» THE PROBLEM: From the entries below, output the line with "camera: 10 degrees right, 0 degrees up" and each following line up to and including the line with "(908, 194) = (490, 117): turquoise", exactly as written.

» EXERCISE DATA:
───
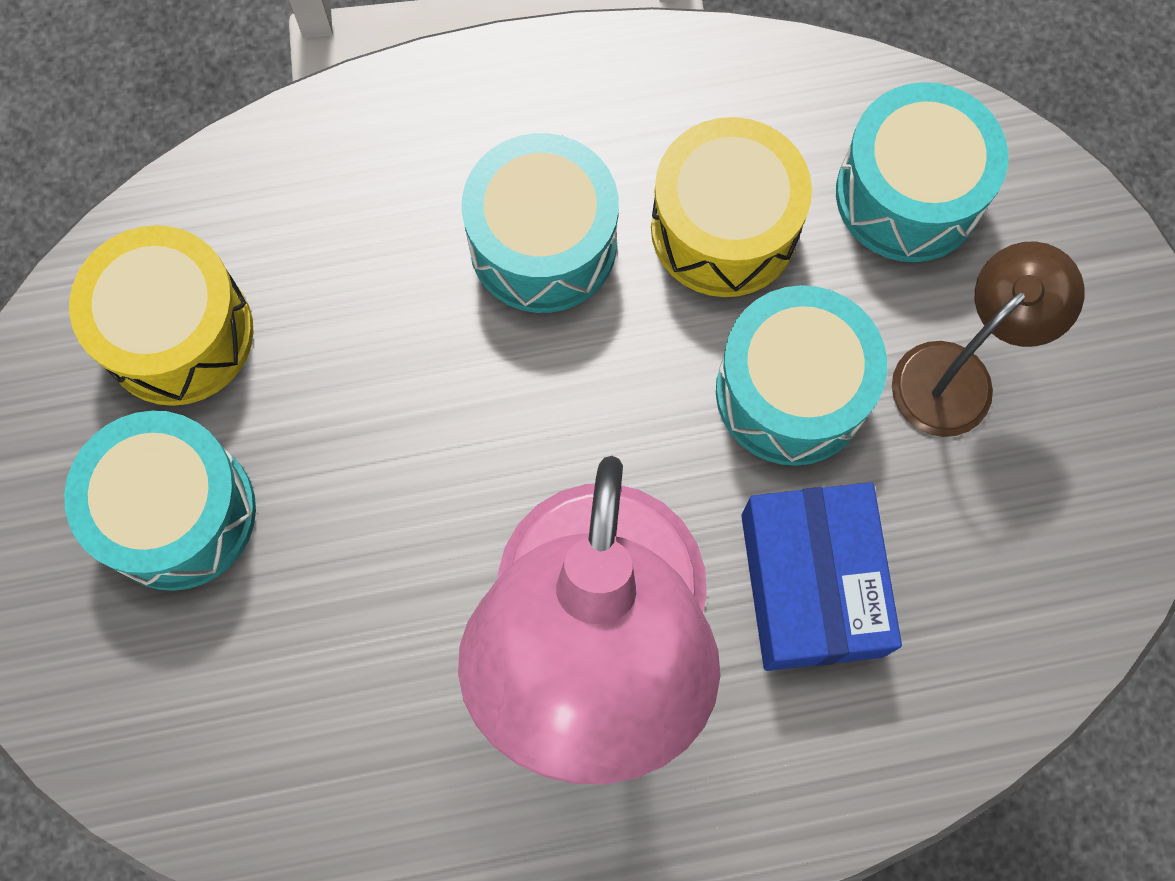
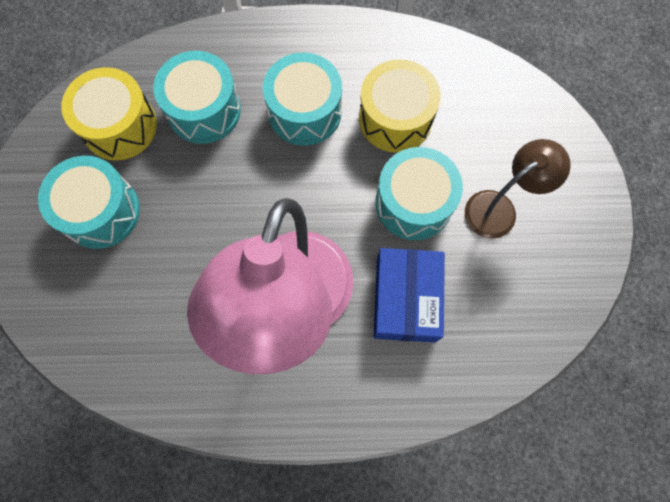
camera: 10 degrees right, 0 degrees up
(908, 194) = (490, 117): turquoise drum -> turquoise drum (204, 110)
───
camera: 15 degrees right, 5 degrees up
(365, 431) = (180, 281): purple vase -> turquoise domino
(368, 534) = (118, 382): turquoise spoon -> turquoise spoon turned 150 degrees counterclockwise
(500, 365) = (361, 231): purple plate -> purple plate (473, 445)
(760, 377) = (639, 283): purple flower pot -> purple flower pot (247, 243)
───
» RESULT FOR THIS TASK:
camera: 10 degrees right, 0 degrees up
(908, 194) = (490, 117): turquoise drum -> turquoise drum (204, 110)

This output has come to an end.